Your objective:
Please copy the listing that follows exactly, leaving out any pictures.

Records for this exercise:

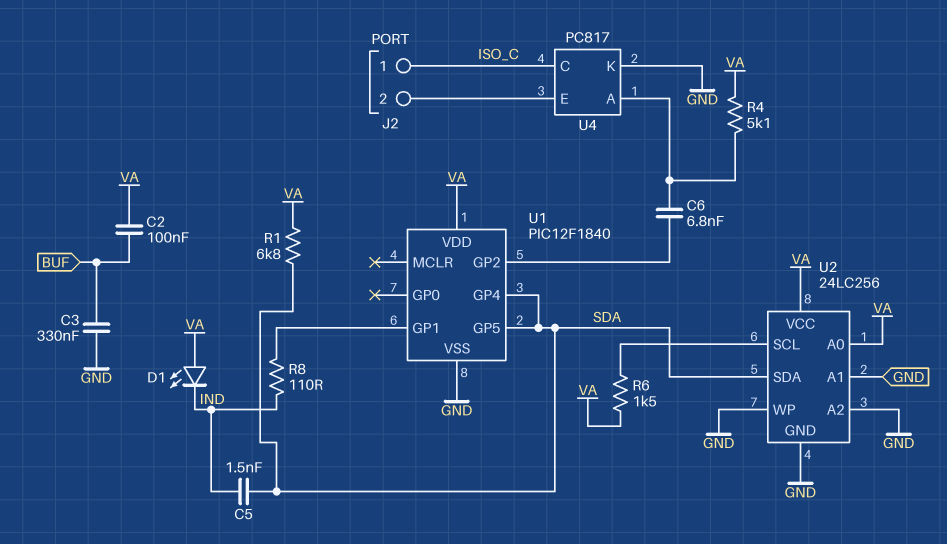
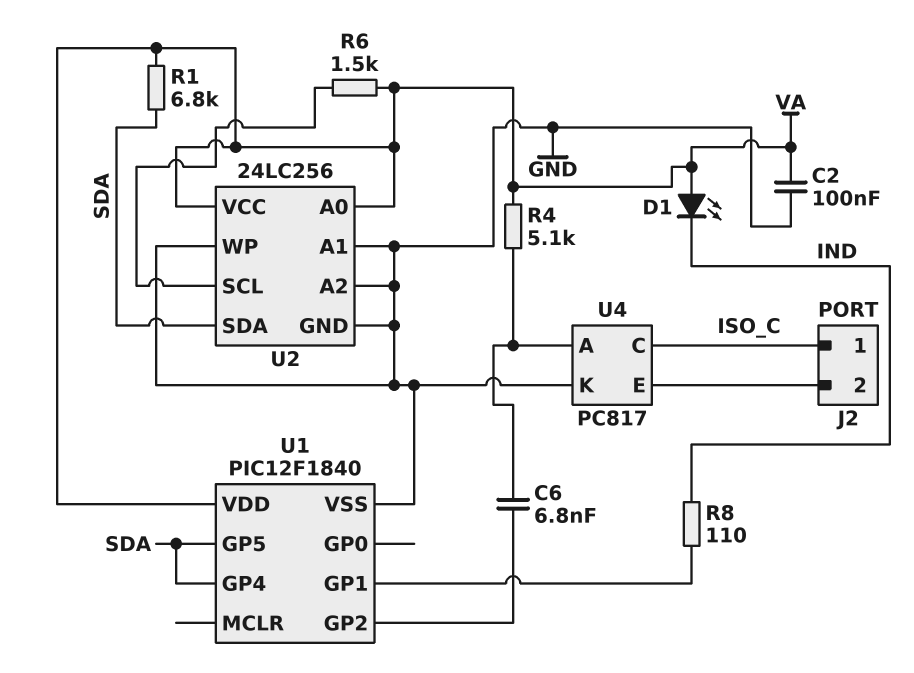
C2: 100nF (BUF, VA) -> 100nF (GND, VA)
C3: 330nF (BUF, GND) -> none
C5: 1.5nF (IND, SDA) -> none

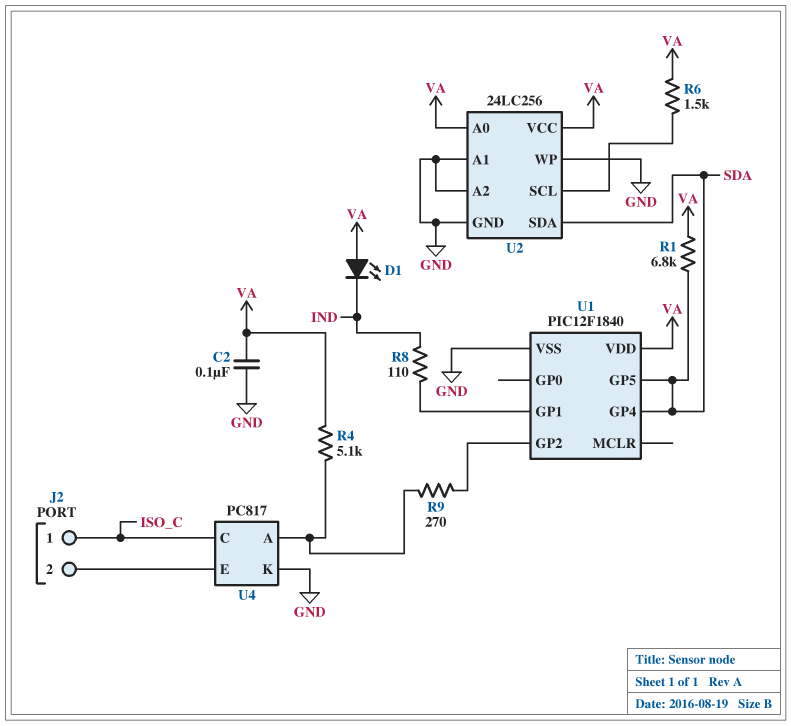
C6: 6.8nF (U1/GP2, U4/A) -> none
R9: none -> 270 (U1/GP2, U4/A)

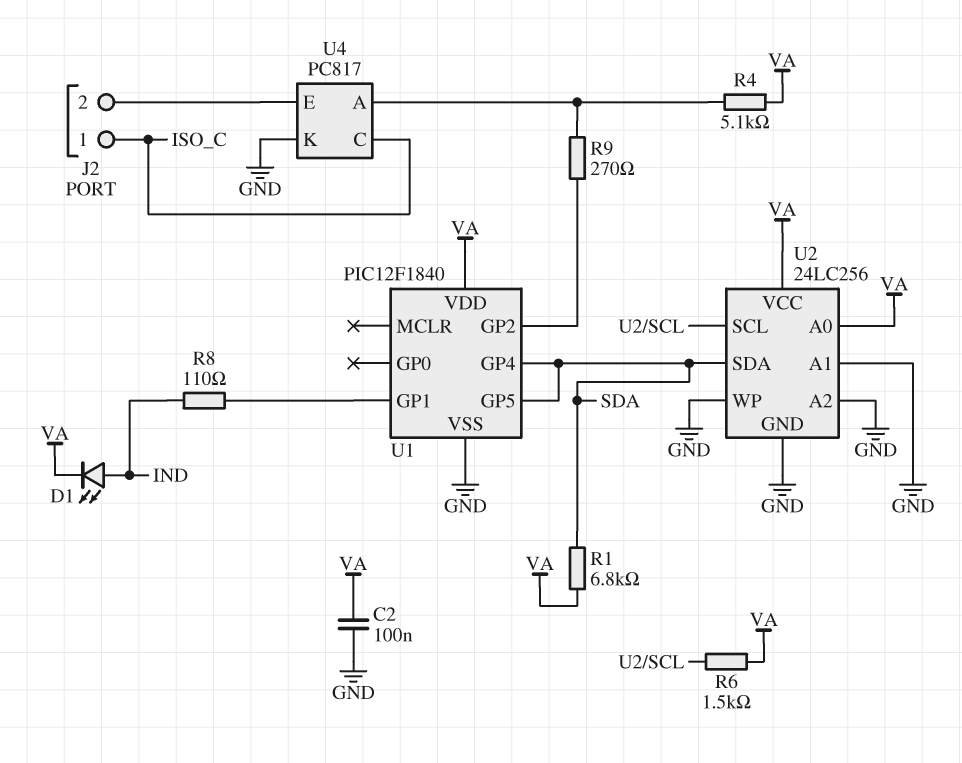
D1: LED (A VA, K IND) -> LED (A IND, K VA)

Finished exercise:
C2: 100nF (BUF, VA) -> 100nF (GND, VA)
C3: 330nF (BUF, GND) -> none
C5: 1.5nF (IND, SDA) -> none

C6: 6.8nF (U1/GP2, U4/A) -> none
R9: none -> 270 (U1/GP2, U4/A)

D1: LED (A VA, K IND) -> LED (A IND, K VA)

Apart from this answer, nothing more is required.